Problem to solve
Write out, word for word, every line in the data below from the one containing "none -> red cap [605,277,680,320]" to the one containing "orange jar [768,97,841,145] -> none", both of them included.

Scene change data
**********

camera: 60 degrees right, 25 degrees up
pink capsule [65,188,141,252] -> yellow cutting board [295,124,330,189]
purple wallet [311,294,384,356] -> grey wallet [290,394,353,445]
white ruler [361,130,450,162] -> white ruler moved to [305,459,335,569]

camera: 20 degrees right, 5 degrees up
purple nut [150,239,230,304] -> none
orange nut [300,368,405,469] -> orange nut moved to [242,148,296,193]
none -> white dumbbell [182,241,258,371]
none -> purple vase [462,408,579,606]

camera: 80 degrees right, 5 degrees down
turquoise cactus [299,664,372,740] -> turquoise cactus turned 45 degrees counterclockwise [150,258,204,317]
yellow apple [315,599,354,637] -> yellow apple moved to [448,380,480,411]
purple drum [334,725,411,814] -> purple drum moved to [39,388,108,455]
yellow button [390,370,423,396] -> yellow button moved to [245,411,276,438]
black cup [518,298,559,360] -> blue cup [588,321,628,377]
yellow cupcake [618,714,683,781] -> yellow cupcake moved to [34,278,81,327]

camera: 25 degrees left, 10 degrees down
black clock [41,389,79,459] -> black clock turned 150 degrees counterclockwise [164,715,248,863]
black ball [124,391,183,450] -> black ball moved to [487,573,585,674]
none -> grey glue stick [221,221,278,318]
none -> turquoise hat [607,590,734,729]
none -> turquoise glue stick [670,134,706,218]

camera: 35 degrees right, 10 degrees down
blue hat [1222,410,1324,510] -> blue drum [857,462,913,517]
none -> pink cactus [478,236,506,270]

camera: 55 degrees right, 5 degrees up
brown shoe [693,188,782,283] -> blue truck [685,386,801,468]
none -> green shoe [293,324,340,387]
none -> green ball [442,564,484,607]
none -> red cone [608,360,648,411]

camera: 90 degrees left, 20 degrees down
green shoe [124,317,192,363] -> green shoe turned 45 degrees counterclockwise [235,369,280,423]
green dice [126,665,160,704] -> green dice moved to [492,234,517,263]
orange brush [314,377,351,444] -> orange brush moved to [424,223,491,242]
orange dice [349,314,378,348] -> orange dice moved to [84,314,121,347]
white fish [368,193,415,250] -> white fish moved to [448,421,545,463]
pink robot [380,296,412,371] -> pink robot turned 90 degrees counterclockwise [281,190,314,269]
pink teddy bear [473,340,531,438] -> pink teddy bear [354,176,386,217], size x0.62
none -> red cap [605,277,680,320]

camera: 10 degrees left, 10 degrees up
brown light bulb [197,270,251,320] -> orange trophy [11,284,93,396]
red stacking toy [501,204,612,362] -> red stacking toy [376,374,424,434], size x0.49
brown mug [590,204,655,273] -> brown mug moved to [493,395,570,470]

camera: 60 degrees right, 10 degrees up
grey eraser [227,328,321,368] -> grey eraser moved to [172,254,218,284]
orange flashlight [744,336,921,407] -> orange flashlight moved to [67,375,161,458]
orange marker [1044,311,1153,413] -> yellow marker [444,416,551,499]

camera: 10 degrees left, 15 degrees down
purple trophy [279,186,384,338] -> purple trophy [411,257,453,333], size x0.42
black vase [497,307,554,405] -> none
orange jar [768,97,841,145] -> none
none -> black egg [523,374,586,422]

**********

Exercise response
none -> red cap [605,277,680,320]

camera: 10 degrees left, 10 degrees up
brown light bulb [197,270,251,320] -> orange trophy [11,284,93,396]
red stacking toy [501,204,612,362] -> red stacking toy [376,374,424,434], size x0.49
brown mug [590,204,655,273] -> brown mug moved to [493,395,570,470]

camera: 60 degrees right, 10 degrees up
grey eraser [227,328,321,368] -> grey eraser moved to [172,254,218,284]
orange flashlight [744,336,921,407] -> orange flashlight moved to [67,375,161,458]
orange marker [1044,311,1153,413] -> yellow marker [444,416,551,499]

camera: 10 degrees left, 15 degrees down
purple trophy [279,186,384,338] -> purple trophy [411,257,453,333], size x0.42
black vase [497,307,554,405] -> none
orange jar [768,97,841,145] -> none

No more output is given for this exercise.